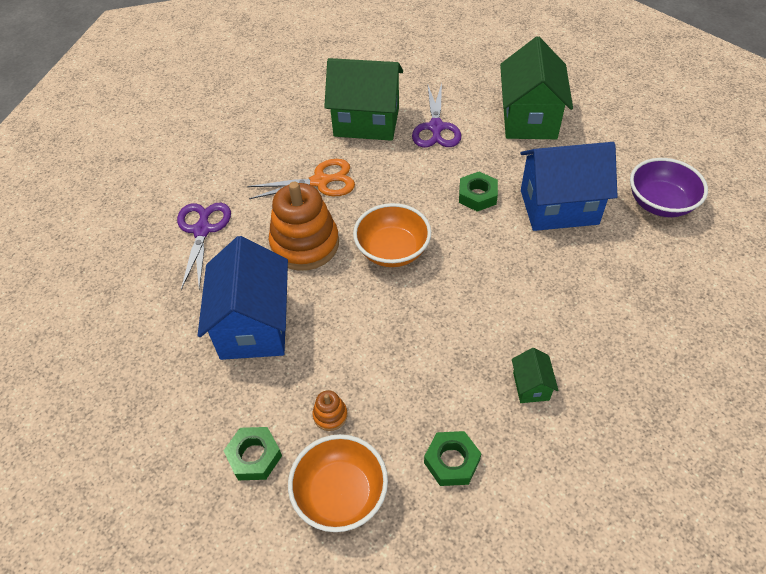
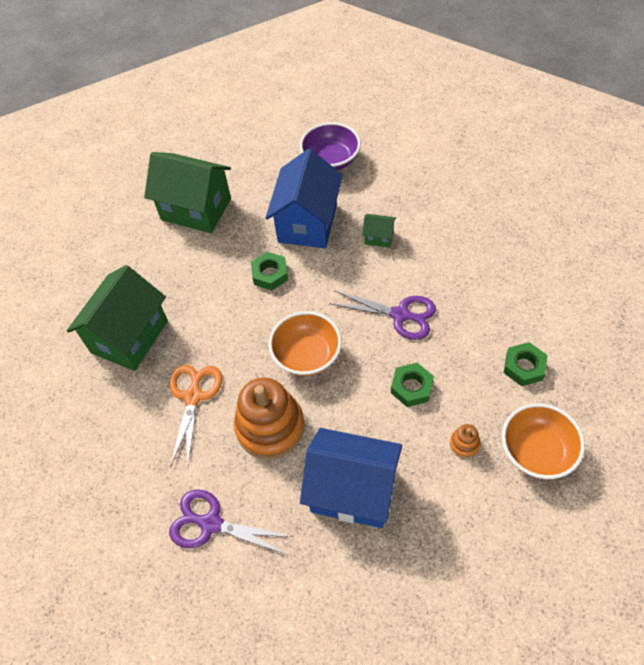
camera: 70 degrees left, 5 degrees up
(254, 456) = (490, 513): green nut -> green nut (411, 387)
(436, 127) = (169, 281): purple scissors -> purple scissors (400, 315)
(531, 386) = (472, 297): green house -> green house (379, 237)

# WORK REQUEST
Every line between the one that contains "(436, 127) = (169, 281): purple" and the last line of the listing, both included, should be retyped exactly, with nothing else added.

# REPLY
(436, 127) = (169, 281): purple scissors -> purple scissors (400, 315)
(531, 386) = (472, 297): green house -> green house (379, 237)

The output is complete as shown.